Please repeat the lines below exactly. Begin with the line containing "lime round brick C10" and go on through the line containing "red cone L8 level 1 -> none".

Given information:
══════════
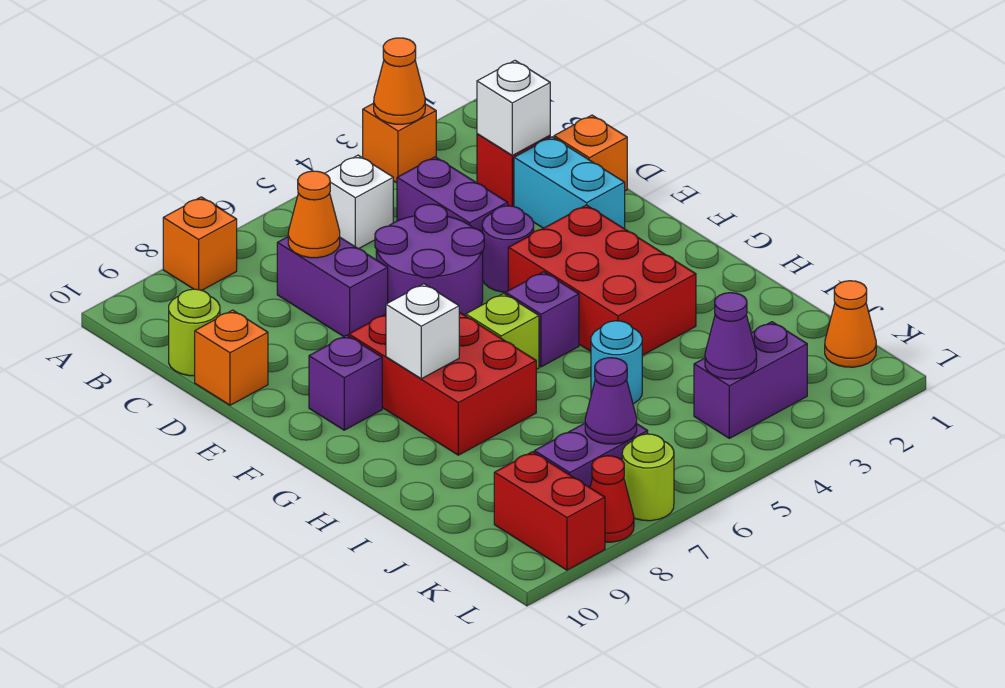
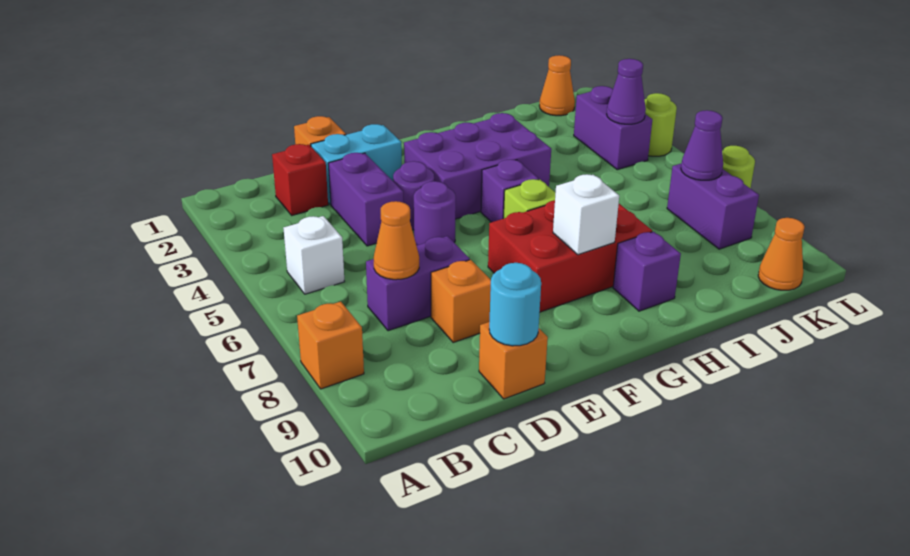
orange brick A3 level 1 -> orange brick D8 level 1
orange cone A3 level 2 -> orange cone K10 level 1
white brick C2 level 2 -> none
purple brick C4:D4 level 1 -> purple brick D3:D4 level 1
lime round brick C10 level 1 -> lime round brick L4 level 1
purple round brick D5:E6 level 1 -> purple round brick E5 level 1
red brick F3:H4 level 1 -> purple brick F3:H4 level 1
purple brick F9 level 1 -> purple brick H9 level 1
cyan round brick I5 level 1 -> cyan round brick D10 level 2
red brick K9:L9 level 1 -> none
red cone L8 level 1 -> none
══════════
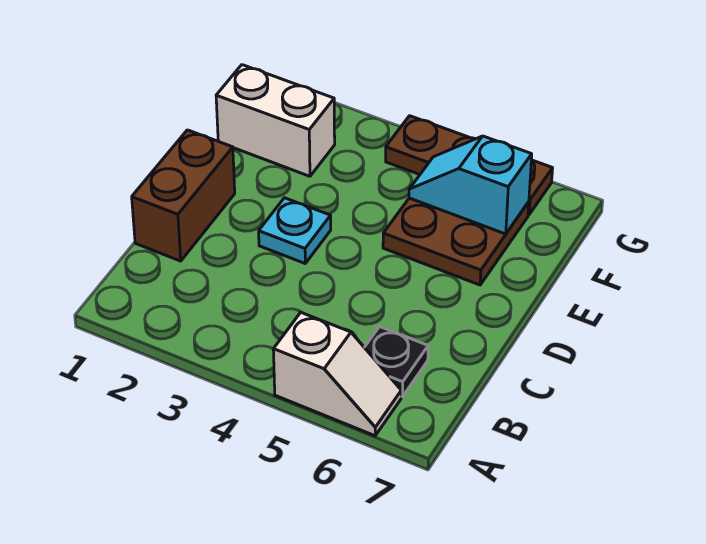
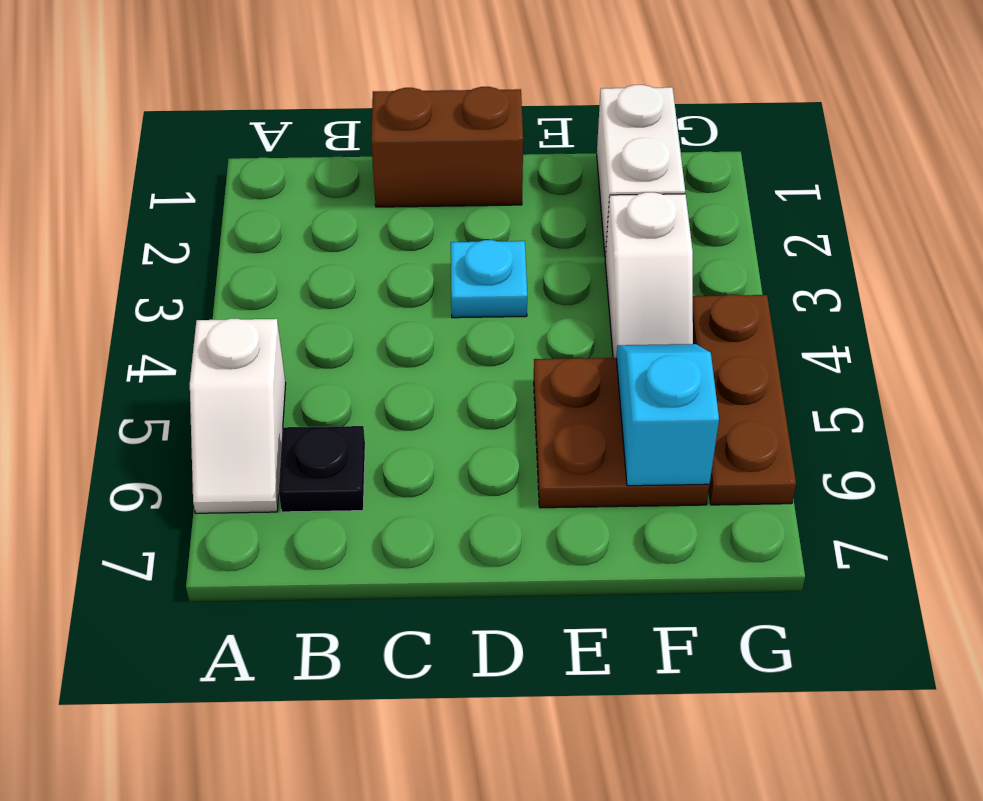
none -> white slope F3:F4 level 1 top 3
══════════
Response area:
lime round brick C10 level 1 -> lime round brick L4 level 1
purple round brick D5:E6 level 1 -> purple round brick E5 level 1
red brick F3:H4 level 1 -> purple brick F3:H4 level 1
purple brick F9 level 1 -> purple brick H9 level 1
cyan round brick I5 level 1 -> cyan round brick D10 level 2
red brick K9:L9 level 1 -> none
red cone L8 level 1 -> none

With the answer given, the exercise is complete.